About this exercise >> Keep only the lines of the listing that include the word "ellipse", and copy them.
[Start of section]
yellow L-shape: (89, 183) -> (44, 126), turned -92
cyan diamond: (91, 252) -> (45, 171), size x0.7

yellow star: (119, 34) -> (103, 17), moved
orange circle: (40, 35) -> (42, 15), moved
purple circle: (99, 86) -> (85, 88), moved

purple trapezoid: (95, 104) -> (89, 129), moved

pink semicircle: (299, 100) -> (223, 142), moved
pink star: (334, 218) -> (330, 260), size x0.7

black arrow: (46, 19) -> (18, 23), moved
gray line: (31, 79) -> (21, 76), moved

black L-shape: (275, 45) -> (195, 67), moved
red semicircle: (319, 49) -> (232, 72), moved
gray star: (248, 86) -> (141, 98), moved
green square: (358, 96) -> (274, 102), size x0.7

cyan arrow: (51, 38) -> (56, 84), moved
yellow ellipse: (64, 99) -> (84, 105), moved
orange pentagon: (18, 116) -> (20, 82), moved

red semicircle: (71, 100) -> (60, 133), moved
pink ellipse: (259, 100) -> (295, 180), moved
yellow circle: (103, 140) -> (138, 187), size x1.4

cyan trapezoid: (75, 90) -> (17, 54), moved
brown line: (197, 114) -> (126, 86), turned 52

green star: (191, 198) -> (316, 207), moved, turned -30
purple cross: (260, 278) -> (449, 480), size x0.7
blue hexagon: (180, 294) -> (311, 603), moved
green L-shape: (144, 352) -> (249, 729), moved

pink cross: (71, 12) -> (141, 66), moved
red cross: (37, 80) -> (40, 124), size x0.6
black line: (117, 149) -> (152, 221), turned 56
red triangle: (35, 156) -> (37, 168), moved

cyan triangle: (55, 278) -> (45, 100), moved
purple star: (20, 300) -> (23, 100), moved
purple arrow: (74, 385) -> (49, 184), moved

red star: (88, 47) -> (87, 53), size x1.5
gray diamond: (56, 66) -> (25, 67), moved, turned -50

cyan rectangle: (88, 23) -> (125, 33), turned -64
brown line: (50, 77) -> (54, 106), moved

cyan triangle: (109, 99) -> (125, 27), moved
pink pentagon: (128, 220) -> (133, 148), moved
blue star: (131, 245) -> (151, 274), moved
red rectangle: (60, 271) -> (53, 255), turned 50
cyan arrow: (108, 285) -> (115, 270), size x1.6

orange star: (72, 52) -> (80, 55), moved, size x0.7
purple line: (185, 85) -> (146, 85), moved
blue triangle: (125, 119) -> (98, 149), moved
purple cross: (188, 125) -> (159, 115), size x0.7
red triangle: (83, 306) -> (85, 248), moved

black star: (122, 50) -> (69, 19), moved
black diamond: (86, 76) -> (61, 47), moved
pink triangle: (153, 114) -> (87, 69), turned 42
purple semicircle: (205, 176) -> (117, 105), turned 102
[End of section]
Written reply >>
yellow ellipse: (64, 99) -> (84, 105), moved
pink ellipse: (259, 100) -> (295, 180), moved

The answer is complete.